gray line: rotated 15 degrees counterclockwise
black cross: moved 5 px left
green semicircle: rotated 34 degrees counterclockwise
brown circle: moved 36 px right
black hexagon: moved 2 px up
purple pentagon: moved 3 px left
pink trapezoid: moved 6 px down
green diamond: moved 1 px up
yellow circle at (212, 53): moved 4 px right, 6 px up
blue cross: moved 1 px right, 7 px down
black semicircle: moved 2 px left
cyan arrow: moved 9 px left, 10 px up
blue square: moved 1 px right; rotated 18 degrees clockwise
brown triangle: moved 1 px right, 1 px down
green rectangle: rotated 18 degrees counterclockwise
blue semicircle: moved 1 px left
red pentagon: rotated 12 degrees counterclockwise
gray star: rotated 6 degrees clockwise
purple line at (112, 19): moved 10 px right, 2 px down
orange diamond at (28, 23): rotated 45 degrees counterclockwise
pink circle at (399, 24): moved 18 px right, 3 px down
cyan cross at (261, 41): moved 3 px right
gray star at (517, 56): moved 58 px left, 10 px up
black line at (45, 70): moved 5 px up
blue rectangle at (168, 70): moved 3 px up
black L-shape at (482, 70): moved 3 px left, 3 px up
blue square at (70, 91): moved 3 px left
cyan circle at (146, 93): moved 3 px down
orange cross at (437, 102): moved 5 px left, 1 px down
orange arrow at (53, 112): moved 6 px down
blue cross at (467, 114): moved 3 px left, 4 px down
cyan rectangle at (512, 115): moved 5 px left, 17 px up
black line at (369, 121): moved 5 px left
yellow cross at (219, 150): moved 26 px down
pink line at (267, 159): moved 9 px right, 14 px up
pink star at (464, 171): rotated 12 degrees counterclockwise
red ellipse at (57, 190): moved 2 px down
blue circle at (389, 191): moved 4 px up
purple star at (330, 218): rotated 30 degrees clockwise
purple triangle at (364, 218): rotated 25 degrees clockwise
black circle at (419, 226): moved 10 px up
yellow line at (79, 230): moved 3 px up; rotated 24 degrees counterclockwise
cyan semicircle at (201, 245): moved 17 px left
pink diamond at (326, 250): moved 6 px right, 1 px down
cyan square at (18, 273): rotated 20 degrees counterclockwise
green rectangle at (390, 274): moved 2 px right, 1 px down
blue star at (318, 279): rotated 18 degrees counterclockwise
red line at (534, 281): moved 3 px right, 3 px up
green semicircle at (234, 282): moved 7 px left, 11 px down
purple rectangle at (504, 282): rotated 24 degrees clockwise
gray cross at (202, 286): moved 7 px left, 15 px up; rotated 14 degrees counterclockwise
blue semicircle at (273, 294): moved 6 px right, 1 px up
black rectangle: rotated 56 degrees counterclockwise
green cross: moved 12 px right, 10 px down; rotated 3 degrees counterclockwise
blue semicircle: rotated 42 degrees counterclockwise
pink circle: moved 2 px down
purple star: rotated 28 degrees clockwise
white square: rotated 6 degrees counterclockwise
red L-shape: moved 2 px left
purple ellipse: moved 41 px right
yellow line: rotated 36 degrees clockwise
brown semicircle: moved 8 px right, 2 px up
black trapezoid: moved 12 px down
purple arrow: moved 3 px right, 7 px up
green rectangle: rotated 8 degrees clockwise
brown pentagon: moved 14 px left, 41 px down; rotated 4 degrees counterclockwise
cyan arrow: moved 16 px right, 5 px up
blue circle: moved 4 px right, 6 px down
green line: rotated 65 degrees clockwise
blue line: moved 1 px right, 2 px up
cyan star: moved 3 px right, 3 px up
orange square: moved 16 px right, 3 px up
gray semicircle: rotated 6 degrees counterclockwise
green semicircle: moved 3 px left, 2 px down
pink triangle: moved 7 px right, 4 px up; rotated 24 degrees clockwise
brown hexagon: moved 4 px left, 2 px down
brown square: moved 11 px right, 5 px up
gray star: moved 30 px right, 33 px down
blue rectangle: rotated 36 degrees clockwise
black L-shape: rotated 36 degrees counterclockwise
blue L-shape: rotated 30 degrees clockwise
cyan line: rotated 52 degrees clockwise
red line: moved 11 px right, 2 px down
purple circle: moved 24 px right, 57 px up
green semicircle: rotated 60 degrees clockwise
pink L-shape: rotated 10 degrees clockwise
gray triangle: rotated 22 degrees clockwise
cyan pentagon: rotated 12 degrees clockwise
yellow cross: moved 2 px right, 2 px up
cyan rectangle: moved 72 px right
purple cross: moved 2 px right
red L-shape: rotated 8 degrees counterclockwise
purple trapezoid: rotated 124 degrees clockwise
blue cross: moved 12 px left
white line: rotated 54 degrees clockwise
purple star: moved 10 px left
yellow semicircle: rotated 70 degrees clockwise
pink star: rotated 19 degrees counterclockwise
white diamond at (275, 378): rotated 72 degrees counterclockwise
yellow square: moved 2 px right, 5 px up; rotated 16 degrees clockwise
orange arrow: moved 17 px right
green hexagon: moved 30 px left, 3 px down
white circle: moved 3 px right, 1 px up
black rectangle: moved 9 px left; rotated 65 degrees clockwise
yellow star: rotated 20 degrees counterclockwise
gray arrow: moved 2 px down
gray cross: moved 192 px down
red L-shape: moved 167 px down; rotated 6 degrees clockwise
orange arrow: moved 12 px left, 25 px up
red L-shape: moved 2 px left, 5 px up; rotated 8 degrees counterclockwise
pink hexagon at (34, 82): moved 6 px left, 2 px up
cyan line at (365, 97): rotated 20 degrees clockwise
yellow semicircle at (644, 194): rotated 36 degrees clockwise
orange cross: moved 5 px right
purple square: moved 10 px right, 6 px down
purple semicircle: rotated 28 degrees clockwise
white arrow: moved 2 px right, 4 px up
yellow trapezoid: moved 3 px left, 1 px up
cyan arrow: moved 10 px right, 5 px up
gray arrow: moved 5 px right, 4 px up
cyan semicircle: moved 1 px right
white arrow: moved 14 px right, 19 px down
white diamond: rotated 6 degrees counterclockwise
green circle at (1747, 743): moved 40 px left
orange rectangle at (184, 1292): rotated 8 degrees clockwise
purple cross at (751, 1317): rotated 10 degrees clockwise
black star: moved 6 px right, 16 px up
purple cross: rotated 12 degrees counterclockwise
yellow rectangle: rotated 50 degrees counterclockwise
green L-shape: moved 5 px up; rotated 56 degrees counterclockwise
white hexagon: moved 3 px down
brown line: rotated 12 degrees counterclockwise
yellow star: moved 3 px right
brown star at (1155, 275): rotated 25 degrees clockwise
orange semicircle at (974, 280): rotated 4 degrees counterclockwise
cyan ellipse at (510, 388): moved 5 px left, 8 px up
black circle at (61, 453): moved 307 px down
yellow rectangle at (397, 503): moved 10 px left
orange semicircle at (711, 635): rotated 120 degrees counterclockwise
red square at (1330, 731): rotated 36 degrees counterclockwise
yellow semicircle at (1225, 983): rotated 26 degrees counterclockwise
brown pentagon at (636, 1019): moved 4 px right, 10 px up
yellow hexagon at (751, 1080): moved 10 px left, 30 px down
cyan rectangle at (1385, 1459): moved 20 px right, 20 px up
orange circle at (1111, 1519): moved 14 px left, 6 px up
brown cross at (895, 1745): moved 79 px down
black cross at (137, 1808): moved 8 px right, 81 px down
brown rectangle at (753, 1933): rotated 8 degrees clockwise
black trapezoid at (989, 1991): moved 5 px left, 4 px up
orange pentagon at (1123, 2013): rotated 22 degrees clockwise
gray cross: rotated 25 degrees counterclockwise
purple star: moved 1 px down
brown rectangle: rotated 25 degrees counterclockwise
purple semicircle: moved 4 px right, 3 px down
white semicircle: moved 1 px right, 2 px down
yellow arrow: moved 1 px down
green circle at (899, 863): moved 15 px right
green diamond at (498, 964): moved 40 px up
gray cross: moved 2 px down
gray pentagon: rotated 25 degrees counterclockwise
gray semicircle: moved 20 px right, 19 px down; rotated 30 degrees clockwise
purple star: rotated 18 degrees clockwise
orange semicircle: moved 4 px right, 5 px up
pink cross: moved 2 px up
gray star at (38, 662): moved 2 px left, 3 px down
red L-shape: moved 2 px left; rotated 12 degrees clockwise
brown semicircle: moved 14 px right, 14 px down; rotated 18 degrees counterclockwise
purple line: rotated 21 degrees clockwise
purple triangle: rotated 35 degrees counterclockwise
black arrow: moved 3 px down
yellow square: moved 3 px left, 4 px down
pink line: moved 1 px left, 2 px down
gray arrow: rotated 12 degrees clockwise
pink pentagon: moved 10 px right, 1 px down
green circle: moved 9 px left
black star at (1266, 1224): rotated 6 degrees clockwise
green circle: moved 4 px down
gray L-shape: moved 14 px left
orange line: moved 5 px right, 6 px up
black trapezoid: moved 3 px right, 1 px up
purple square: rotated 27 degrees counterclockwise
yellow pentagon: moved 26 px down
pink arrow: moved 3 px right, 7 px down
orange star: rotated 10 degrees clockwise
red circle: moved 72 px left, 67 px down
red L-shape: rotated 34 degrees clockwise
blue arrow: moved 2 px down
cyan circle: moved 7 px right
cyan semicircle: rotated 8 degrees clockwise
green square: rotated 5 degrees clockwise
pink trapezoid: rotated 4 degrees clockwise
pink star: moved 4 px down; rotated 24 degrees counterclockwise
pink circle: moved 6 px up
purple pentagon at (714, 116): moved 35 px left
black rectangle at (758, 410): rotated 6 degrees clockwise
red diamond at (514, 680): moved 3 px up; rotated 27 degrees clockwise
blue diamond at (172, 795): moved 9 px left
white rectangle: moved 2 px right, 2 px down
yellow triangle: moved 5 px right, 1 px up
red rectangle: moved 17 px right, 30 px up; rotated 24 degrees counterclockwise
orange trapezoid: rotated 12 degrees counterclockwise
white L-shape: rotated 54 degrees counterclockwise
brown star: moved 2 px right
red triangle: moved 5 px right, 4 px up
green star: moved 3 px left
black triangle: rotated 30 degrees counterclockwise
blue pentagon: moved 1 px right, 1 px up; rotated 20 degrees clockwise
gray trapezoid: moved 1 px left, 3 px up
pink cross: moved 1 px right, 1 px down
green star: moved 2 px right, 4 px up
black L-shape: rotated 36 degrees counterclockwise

──────────

PROMPT:
Copy out word for word everything from the first of the rows above down to the row that contains "blue cross: moved 1 px right, 7 px down", including both of those rows.

TASK RESULT:
gray line: rotated 15 degrees counterclockwise
black cross: moved 5 px left
green semicircle: rotated 34 degrees counterclockwise
brown circle: moved 36 px right
black hexagon: moved 2 px up
purple pentagon: moved 3 px left
pink trapezoid: moved 6 px down
green diamond: moved 1 px up
yellow circle at (212, 53): moved 4 px right, 6 px up
blue cross: moved 1 px right, 7 px down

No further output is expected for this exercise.